• _Given entries_:
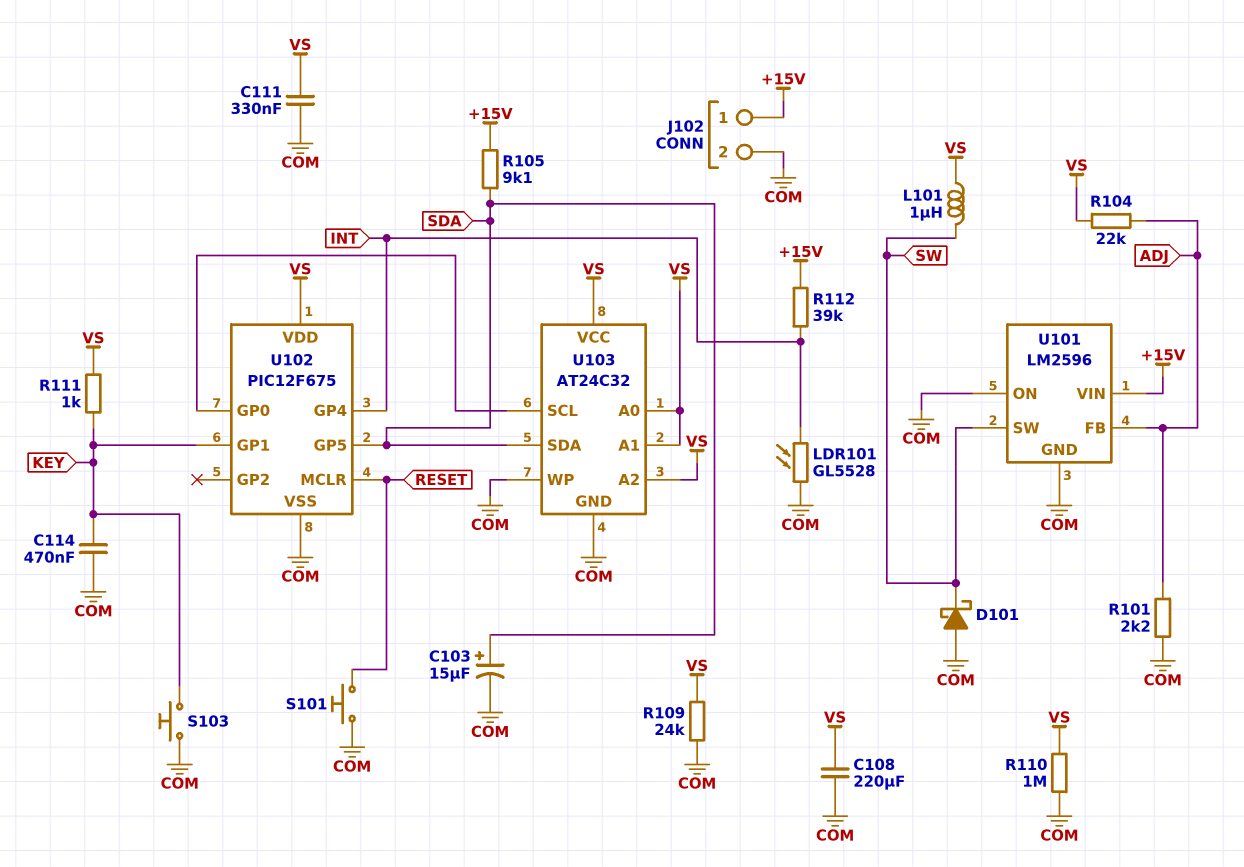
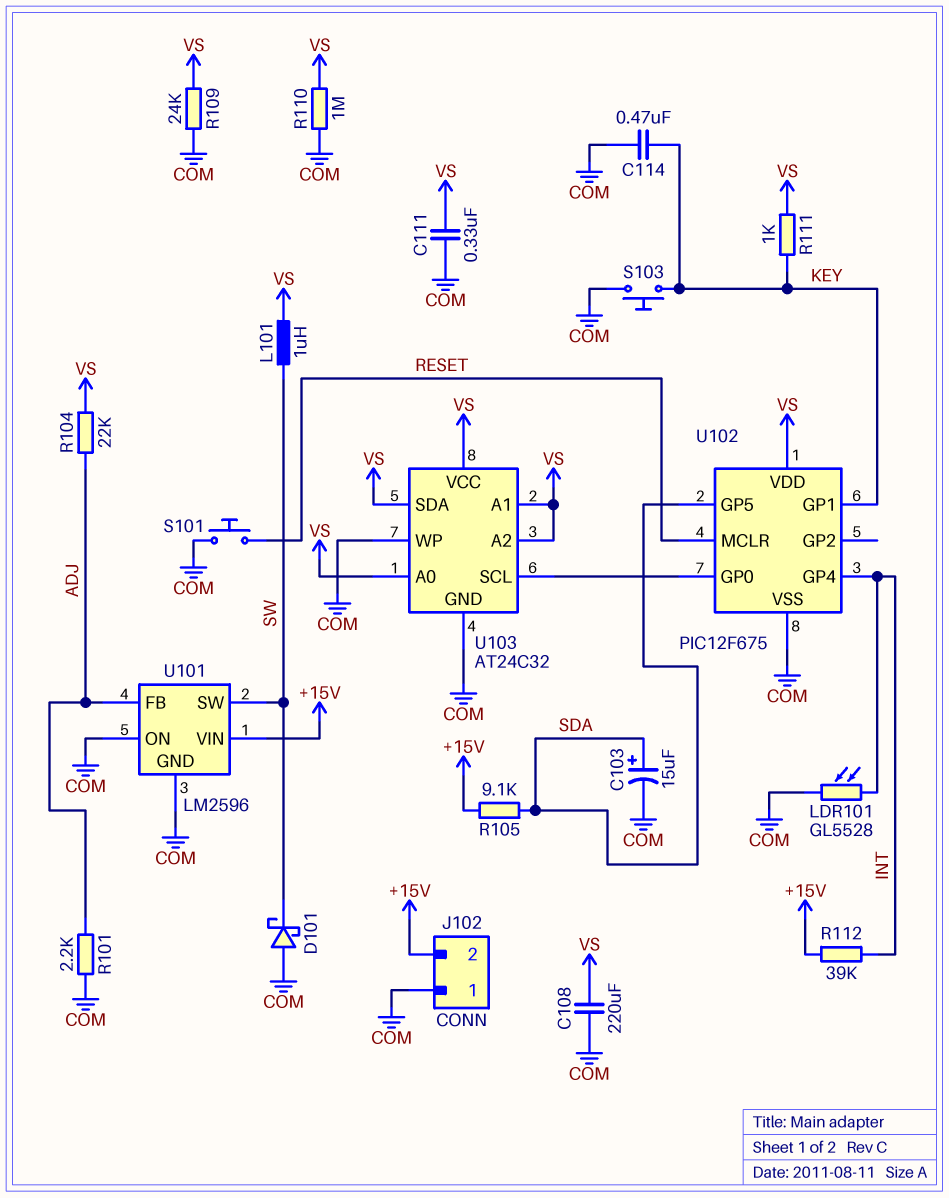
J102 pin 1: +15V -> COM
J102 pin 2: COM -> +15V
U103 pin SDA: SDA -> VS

...

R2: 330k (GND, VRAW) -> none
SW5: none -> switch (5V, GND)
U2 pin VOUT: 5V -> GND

• _Try it_: Output the lines above between the one holding "J102 pin 1: +15V -> COM" and the one holding "U103 pin SDA: SDA -> VS", inclusive, with nothing before or after them.

• _Result of the task_:
J102 pin 1: +15V -> COM
J102 pin 2: COM -> +15V
U103 pin SDA: SDA -> VS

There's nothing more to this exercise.